- **EXERCISE PROMPT**: Skip the pictures and repeat each line of the data exactly.
★ ★ ★
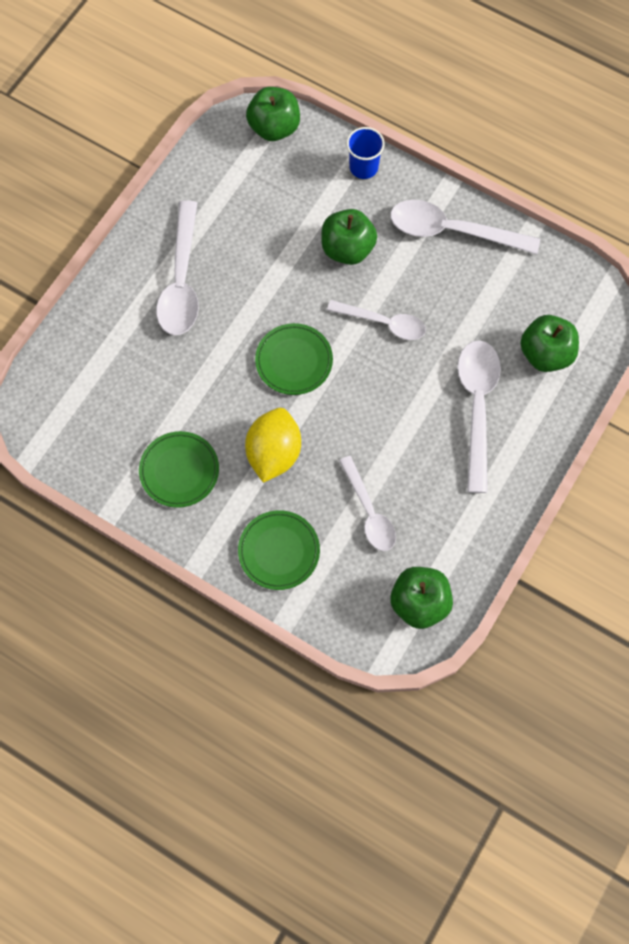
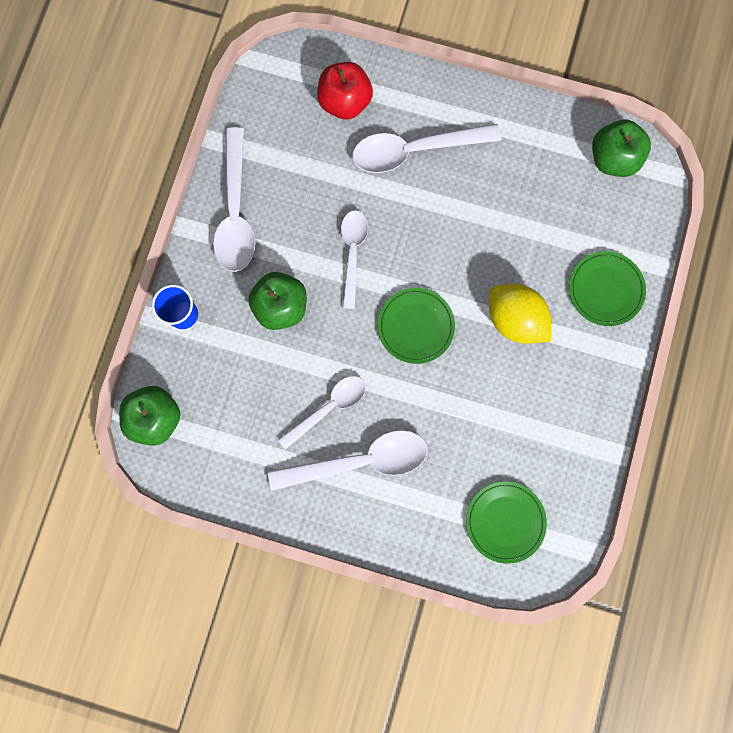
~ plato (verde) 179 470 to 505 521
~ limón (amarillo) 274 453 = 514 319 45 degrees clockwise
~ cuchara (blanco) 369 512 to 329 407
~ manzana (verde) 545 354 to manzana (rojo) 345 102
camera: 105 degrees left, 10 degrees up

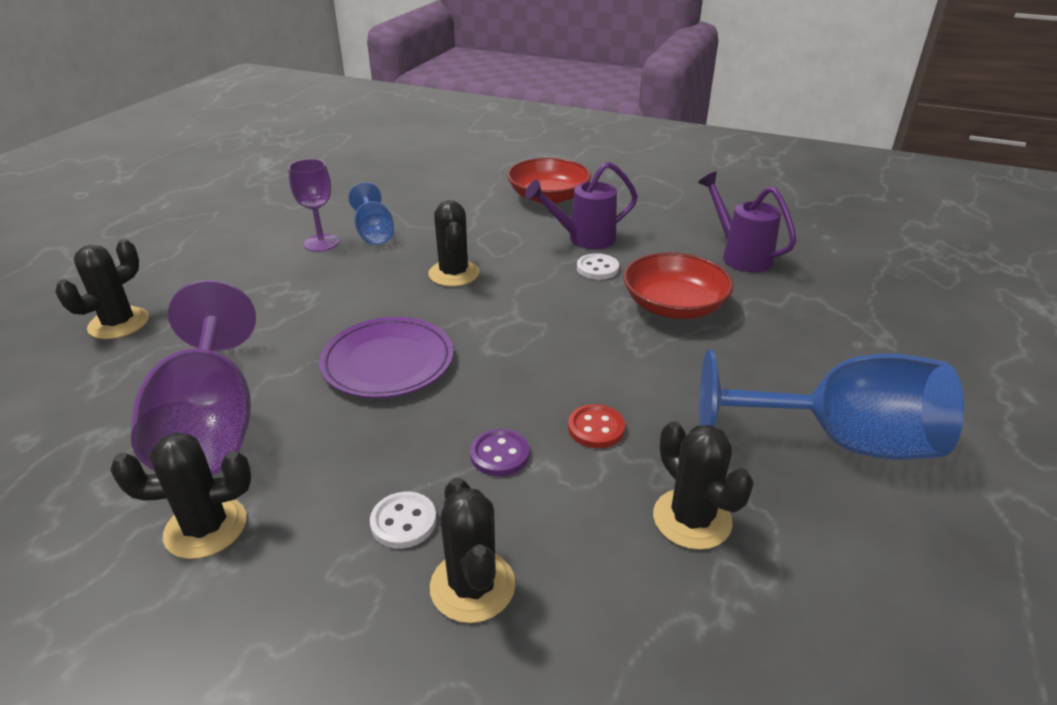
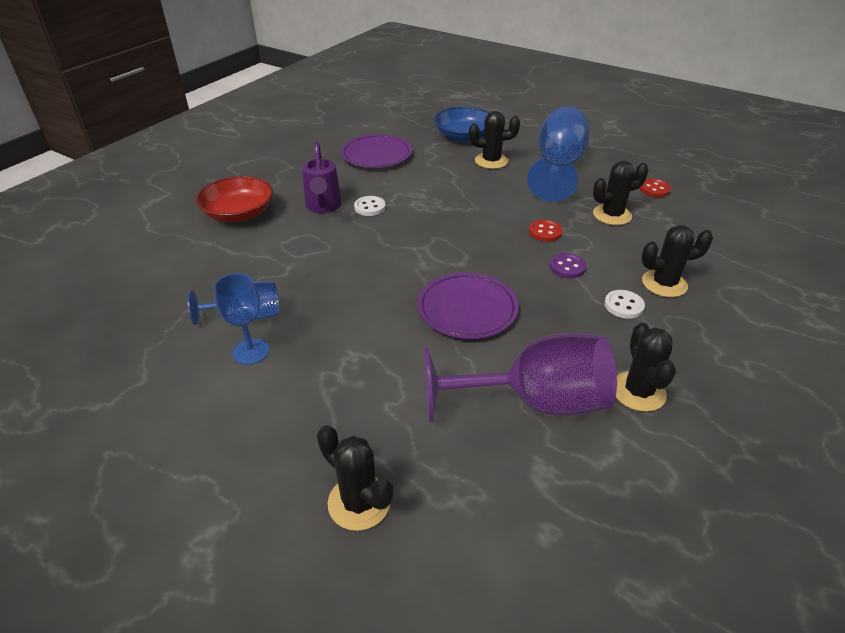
~ copa (morado) 321 243 to copa (azul) 251 351
~ cactus (negro) 454 274 to 491 161
- cuenco (rojo) 674 306
~ regadera (morado) 740 256 to plato (morado) 376 155
+ cuenco (azul) 463 136
+ botón (rojo) 654 189
camera: 80 degrees left, 5 degrees up

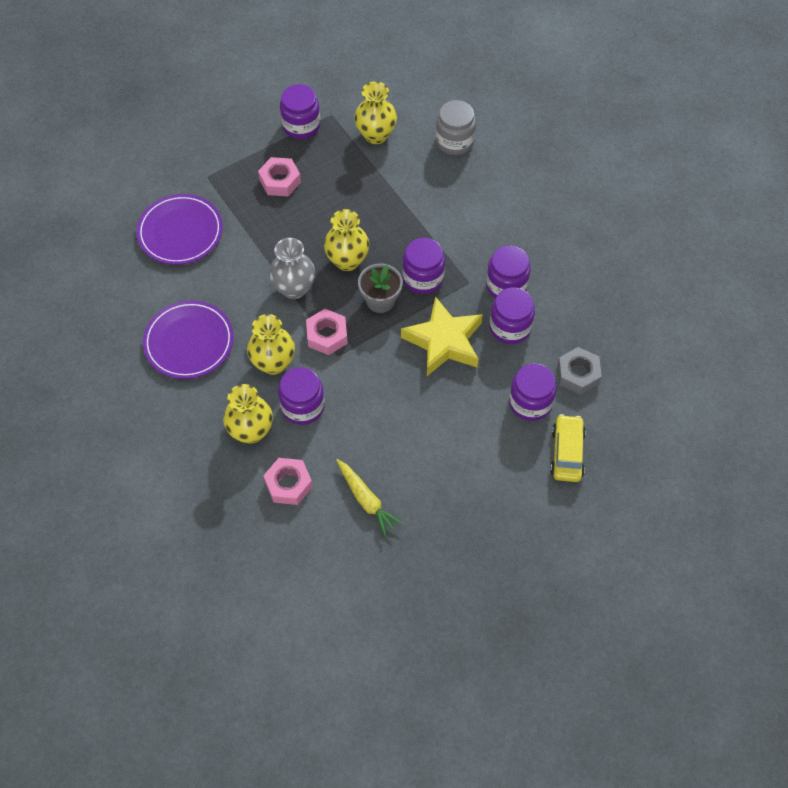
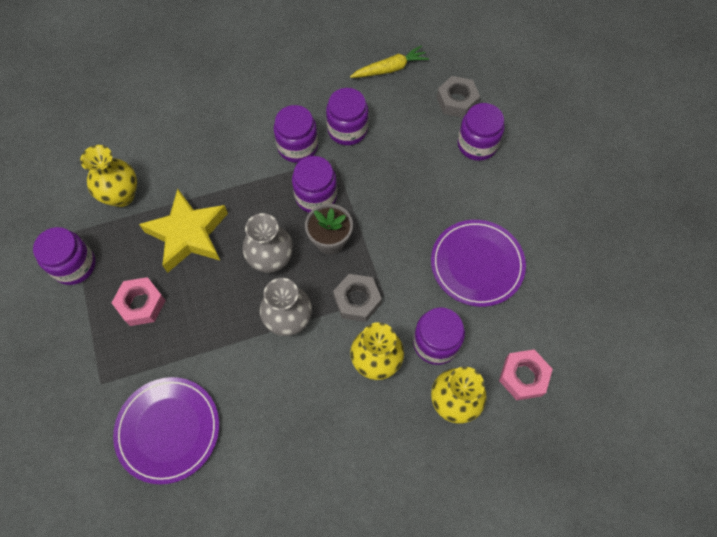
~ plato (morado) 189 342 to 477 264
~ tuerca (rosa) 327 335 to tuerca (gris) 357 300
~ florero (amarillo) 347 260 to florero (gris) 271 260
~ zanahoria (amarillo) 366 500 to 390 69
~ estrella (amarillo) 444 342 to 188 234
- tarro (gris) 454 141
~ tarro (morado) 510 327 to 297 146
- coche (amarillo) 567 453
camera: 75 degrees left, 5 degrees up

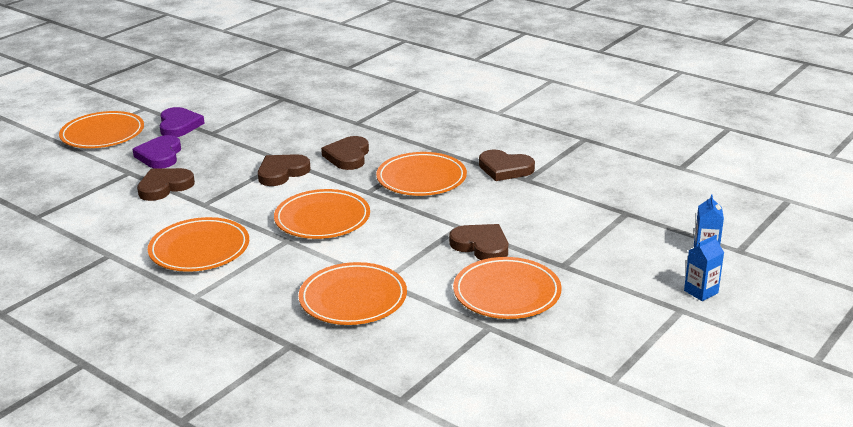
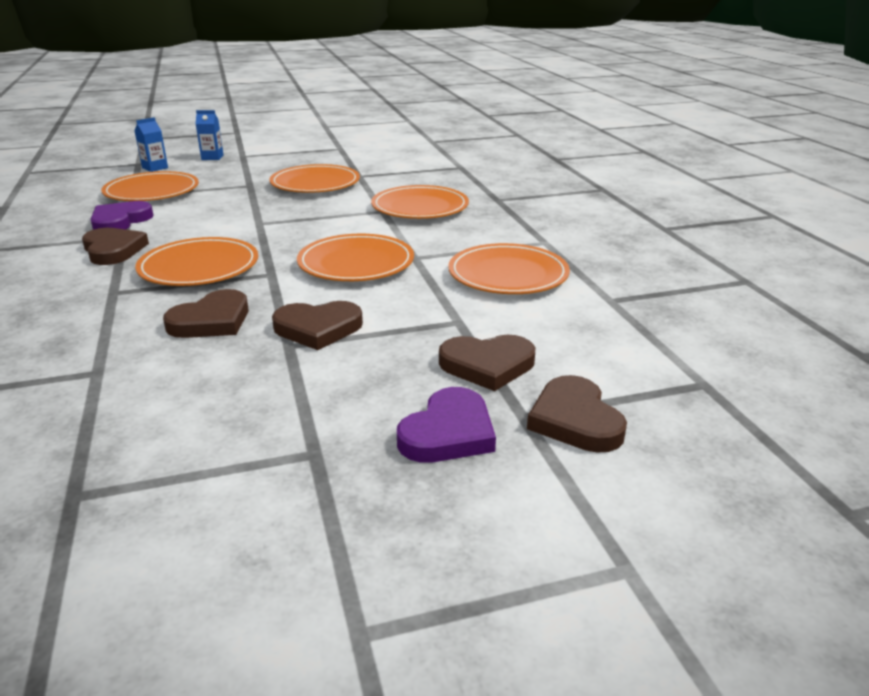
~ plato (naranja) 102 134 to 152 192
~ corazón (morado) 179 125 to 120 221
~ corazón (marrón) 481 246 to 575 420
camera: 145 degrees left, 0 degrees up

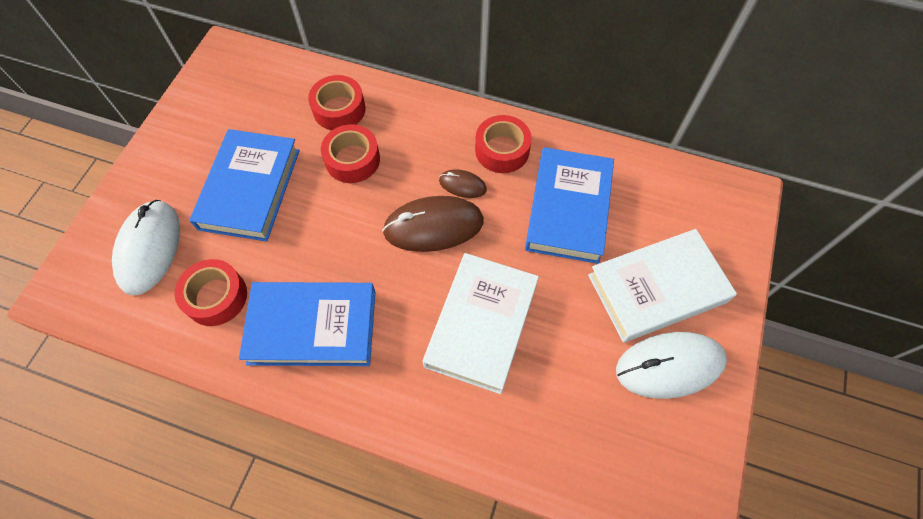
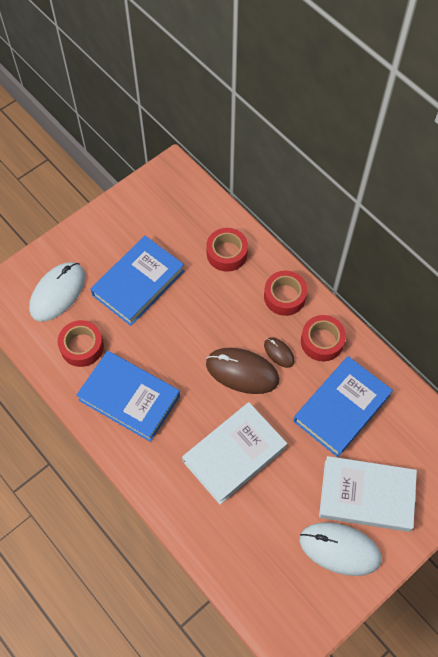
~ cinta adhesiva (rojo) 352 159 to 284 296
camera: 30 degrees right, 0 degrees up

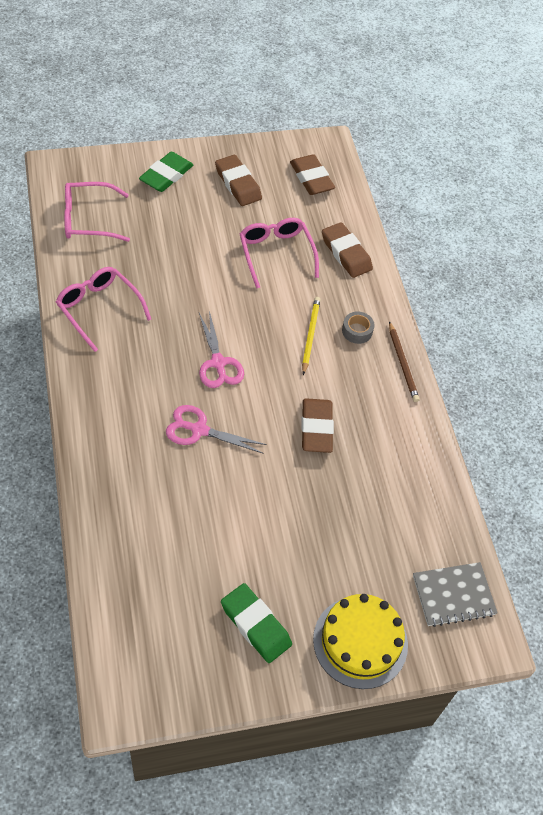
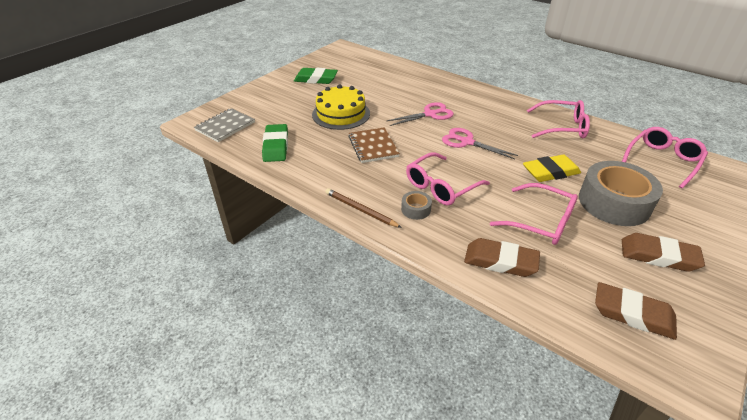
~ goma de borrar (verde) 166 175 to 276 146
~ goma de borrar (marrón) 316 428 to cuaderno (marrón) 373 146
~ lápiz (amarillo) 310 335 to gafas (rosa) 440 187
~ tarta (amarillo) 360 642 to 341 114
+ goma de borrar (amarillo) 550 172
+ cinta adhesiva (gris) 614 202
camera: 145 degrees right, 15 degrees down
★ ★ ★
- **SOLUTION FOR THIS PROBLEM**:
~ plato (verde) 179 470 to 505 521
~ limón (amarillo) 274 453 = 514 319 45 degrees clockwise
~ cuchara (blanco) 369 512 to 329 407
~ manzana (verde) 545 354 to manzana (rojo) 345 102
camera: 105 degrees left, 10 degrees up

~ copa (morado) 321 243 to copa (azul) 251 351
~ cactus (negro) 454 274 to 491 161
- cuenco (rojo) 674 306
~ regadera (morado) 740 256 to plato (morado) 376 155
+ cuenco (azul) 463 136
+ botón (rojo) 654 189
camera: 80 degrees left, 5 degrees up

~ plato (morado) 189 342 to 477 264
~ tuerca (rosa) 327 335 to tuerca (gris) 357 300
~ florero (amarillo) 347 260 to florero (gris) 271 260
~ zanahoria (amarillo) 366 500 to 390 69
~ estrella (amarillo) 444 342 to 188 234
- tarro (gris) 454 141
~ tarro (morado) 510 327 to 297 146
- coche (amarillo) 567 453
camera: 75 degrees left, 5 degrees up

~ plato (naranja) 102 134 to 152 192
~ corazón (morado) 179 125 to 120 221
~ corazón (marrón) 481 246 to 575 420
camera: 145 degrees left, 0 degrees up

~ cinta adhesiva (rojo) 352 159 to 284 296
camera: 30 degrees right, 0 degrees up

~ goma de borrar (verde) 166 175 to 276 146
~ goma de borrar (marrón) 316 428 to cuaderno (marrón) 373 146
~ lápiz (amarillo) 310 335 to gafas (rosa) 440 187
~ tarta (amarillo) 360 642 to 341 114
+ goma de borrar (amarillo) 550 172
+ cinta adhesiva (gris) 614 202
camera: 145 degrees right, 15 degrees down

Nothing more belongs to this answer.